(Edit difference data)

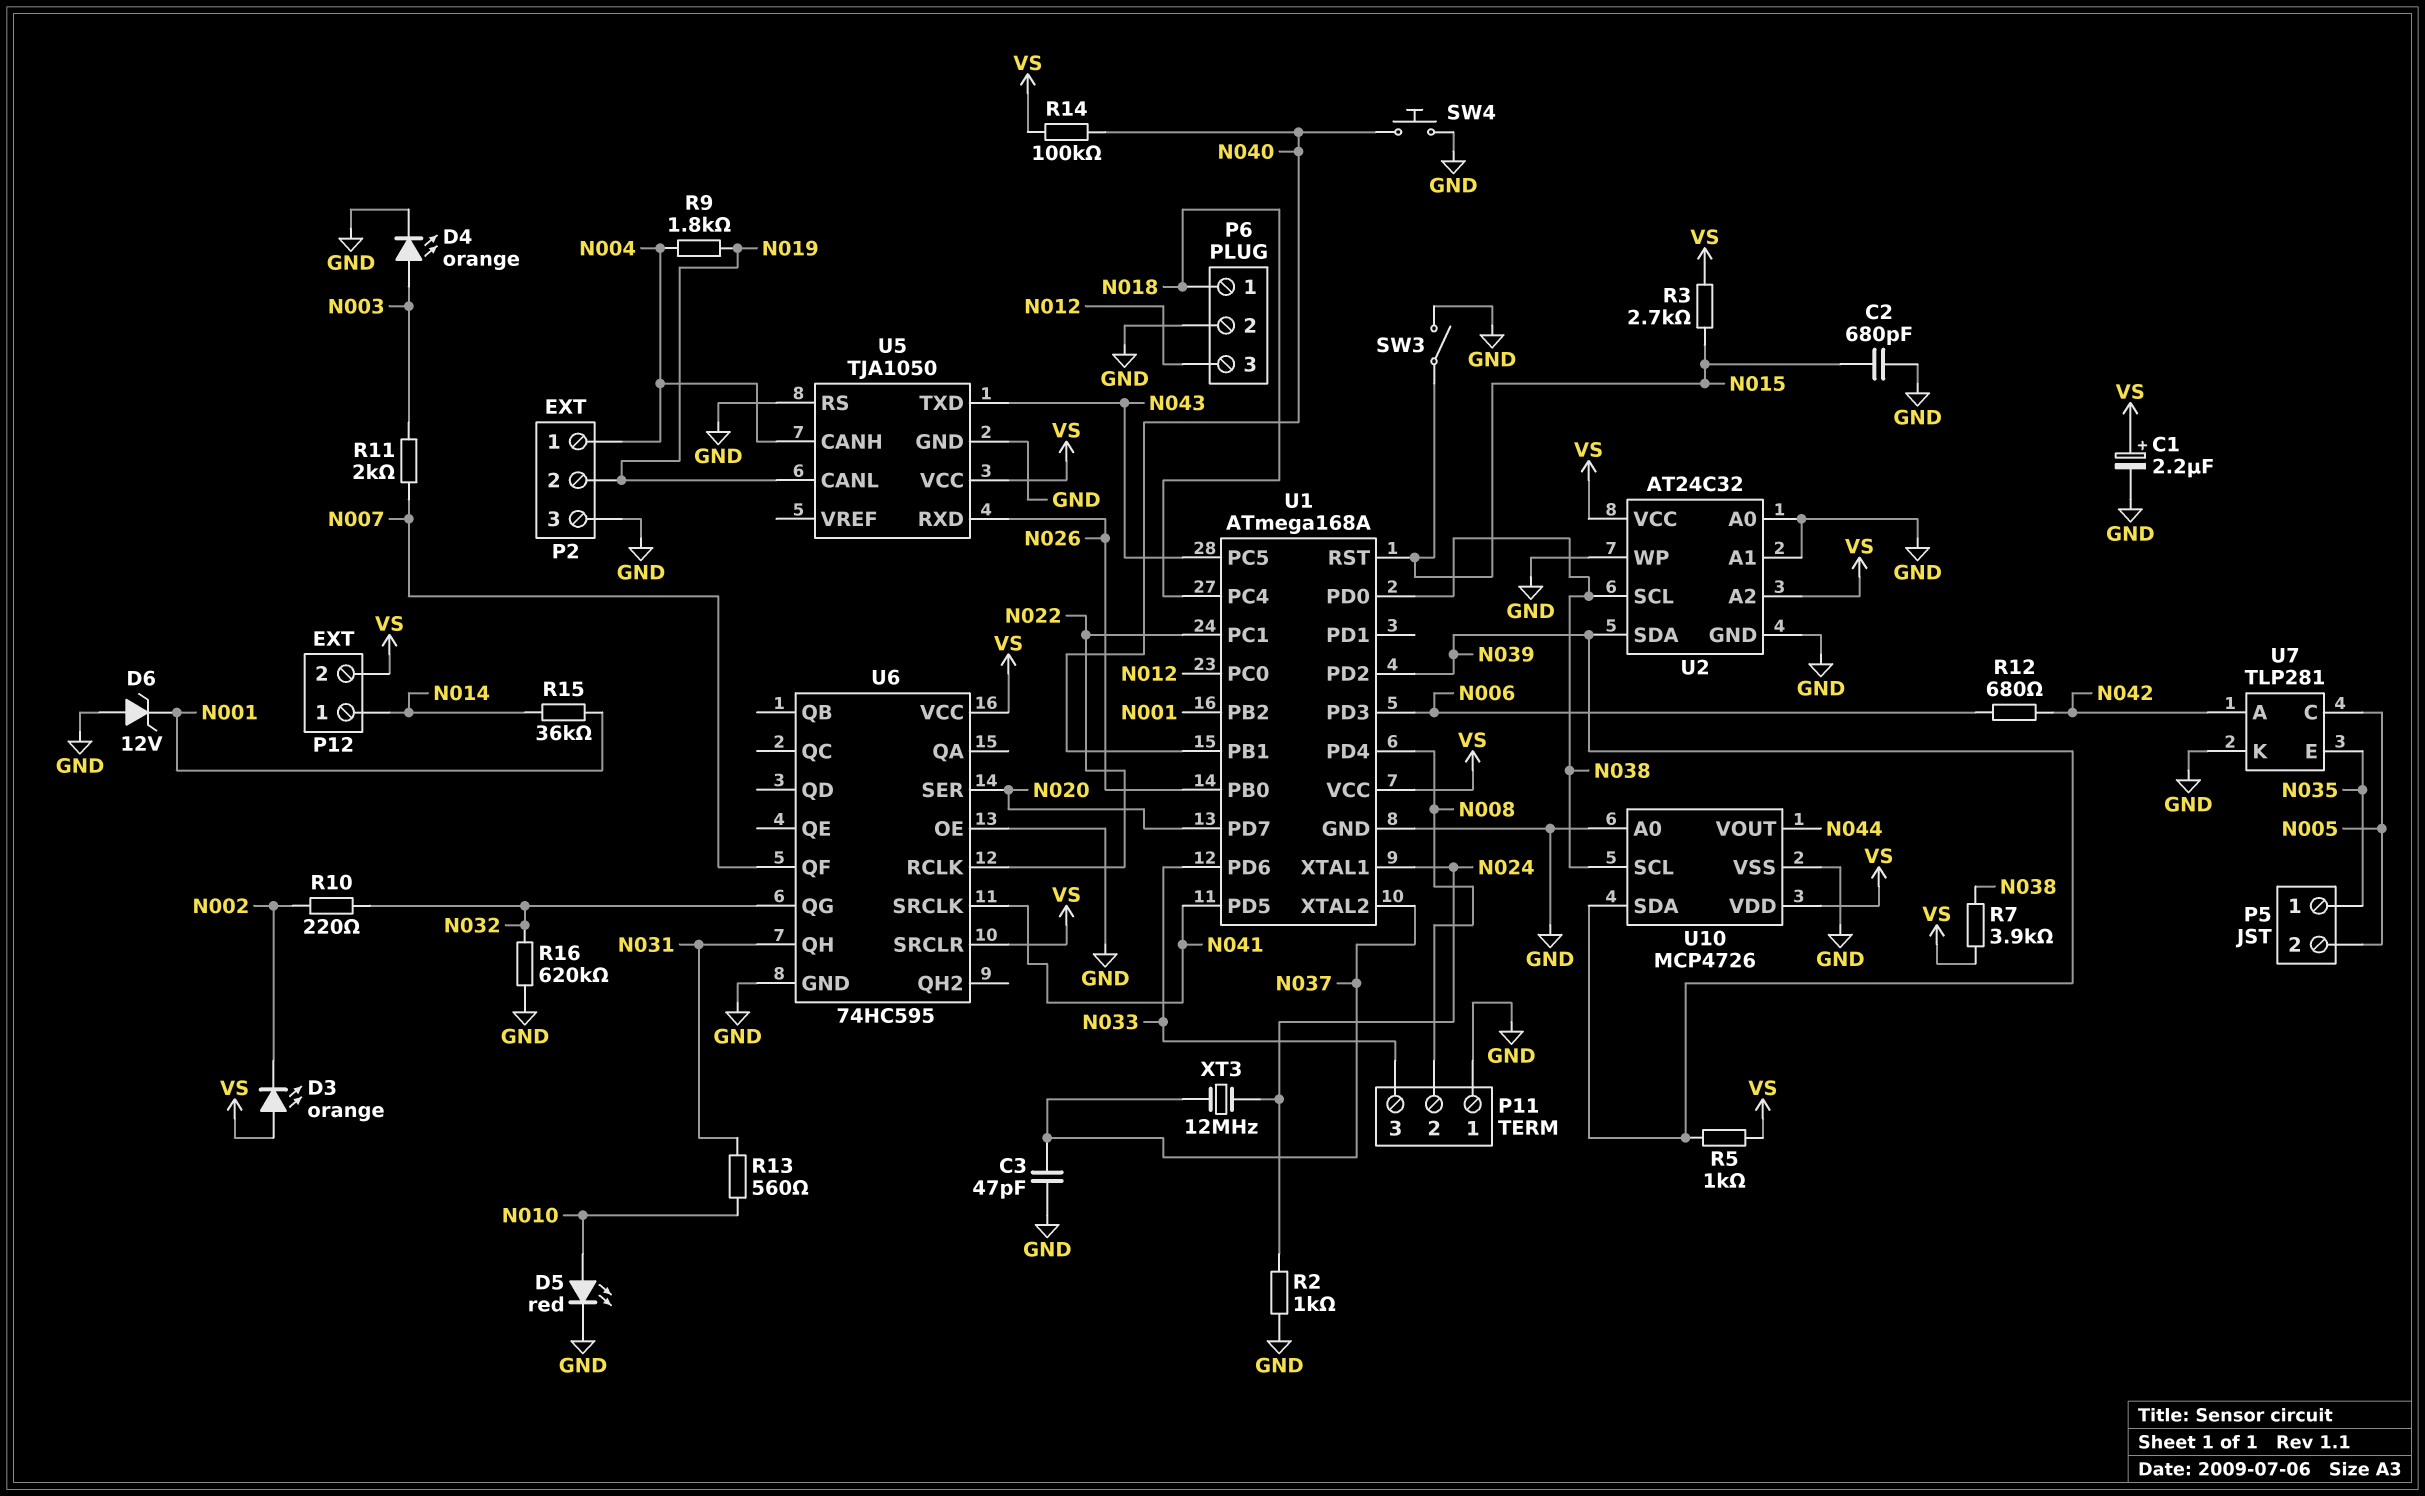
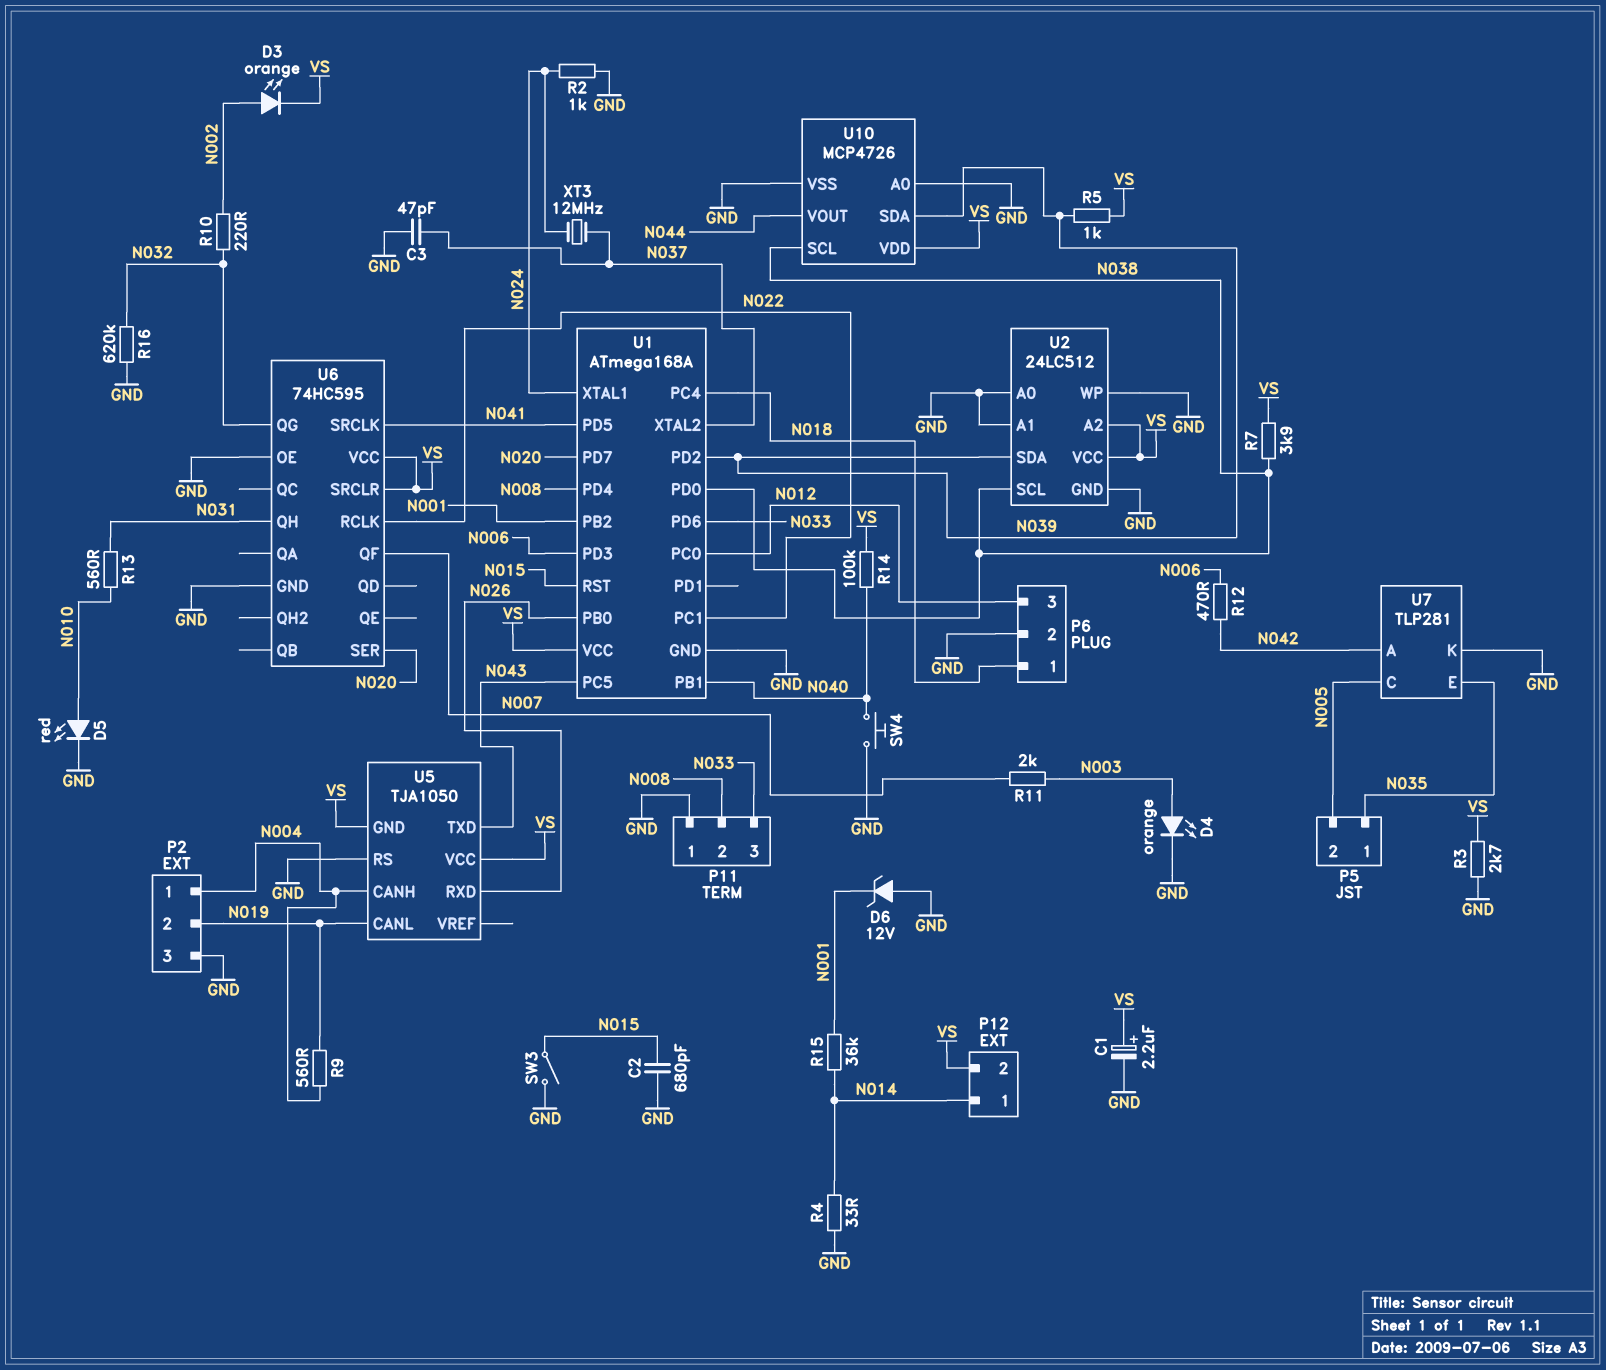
D3: LED orange (A VS, K N002) -> LED orange (A N002, K VS)
R3: 2.7k (N015, VS) -> 2.7k (GND, VS)
R4: none -> 33 (GND, N014)
R9: 1.8k (N004, N019) -> 560 (N004, N019)
R12: 680 (N006, N042) -> 470 (N006, N042)
U2: AT24C32 -> 24LC512
U5 pin GND: GND -> VS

* What to produce *
In the copy, omit the pictures and give every line of the data exactly.

* Reply to the task *
D3: LED orange (A VS, K N002) -> LED orange (A N002, K VS)
R3: 2.7k (N015, VS) -> 2.7k (GND, VS)
R4: none -> 33 (GND, N014)
R9: 1.8k (N004, N019) -> 560 (N004, N019)
R12: 680 (N006, N042) -> 470 (N006, N042)
U2: AT24C32 -> 24LC512
U5 pin GND: GND -> VS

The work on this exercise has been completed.